WHAT YOU ARE ASKED TO DO »
The pictures stay out; all of the data is to be printed exactly.

DATA BLOCK »
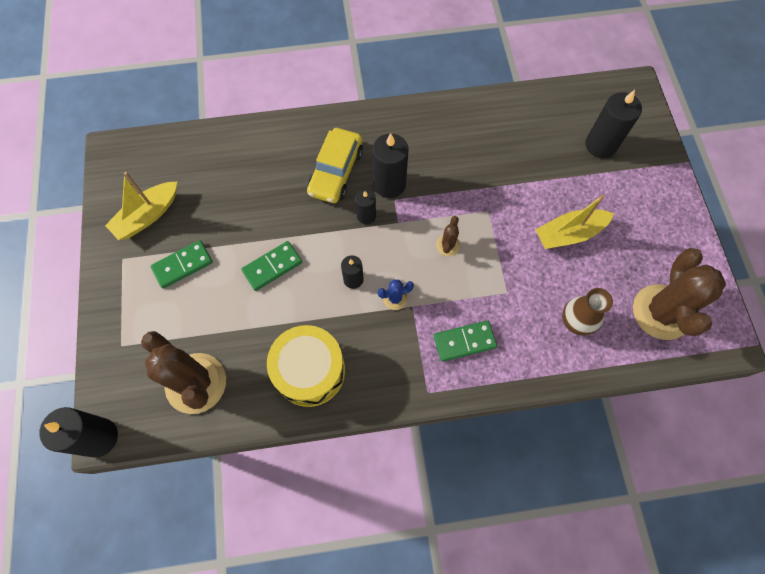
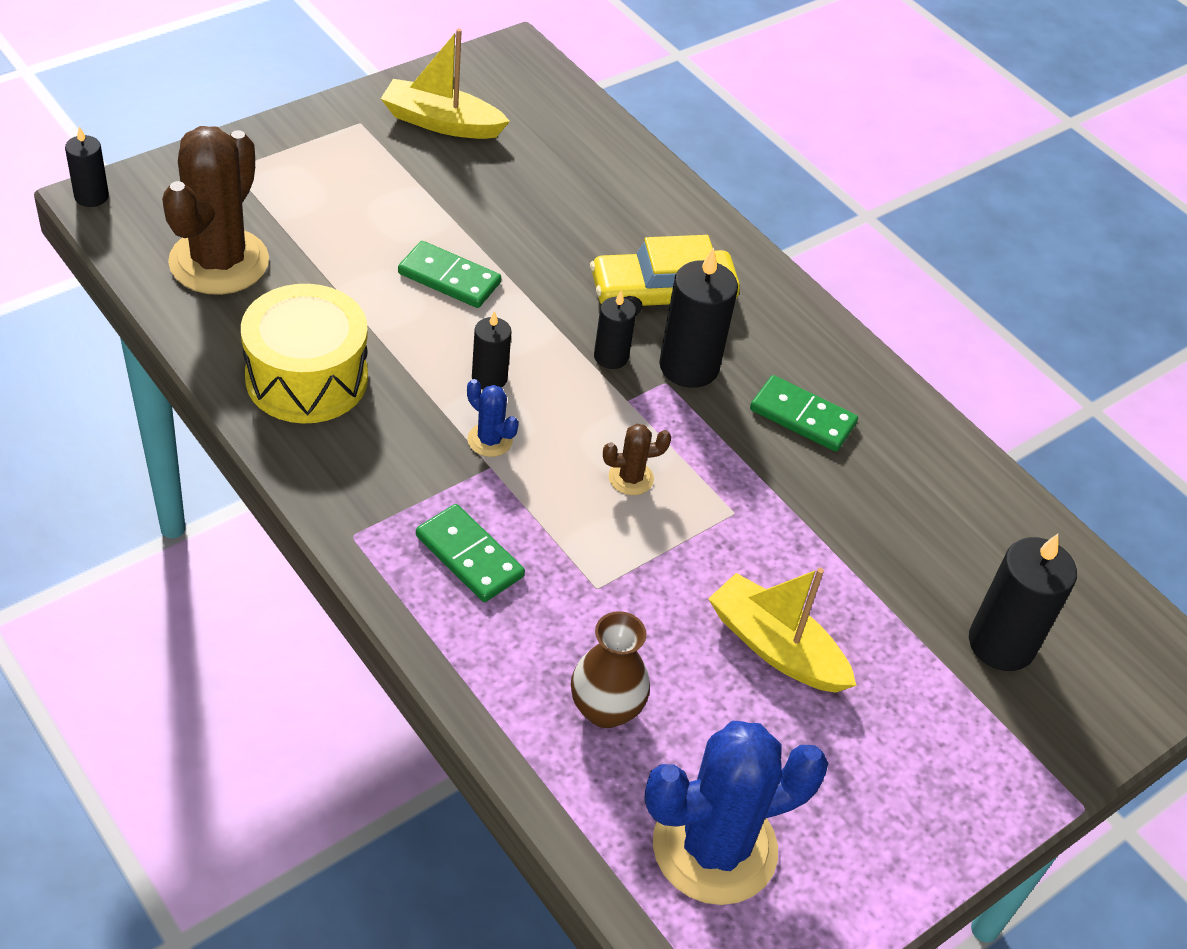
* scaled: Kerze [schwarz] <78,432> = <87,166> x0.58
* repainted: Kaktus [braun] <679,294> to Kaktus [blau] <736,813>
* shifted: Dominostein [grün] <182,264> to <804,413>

FINAL ANSWER »
* scaled: Kerze [schwarz] <78,432> = <87,166> x0.58
* repainted: Kaktus [braun] <679,294> to Kaktus [blau] <736,813>
* shifted: Dominostein [grün] <182,264> to <804,413>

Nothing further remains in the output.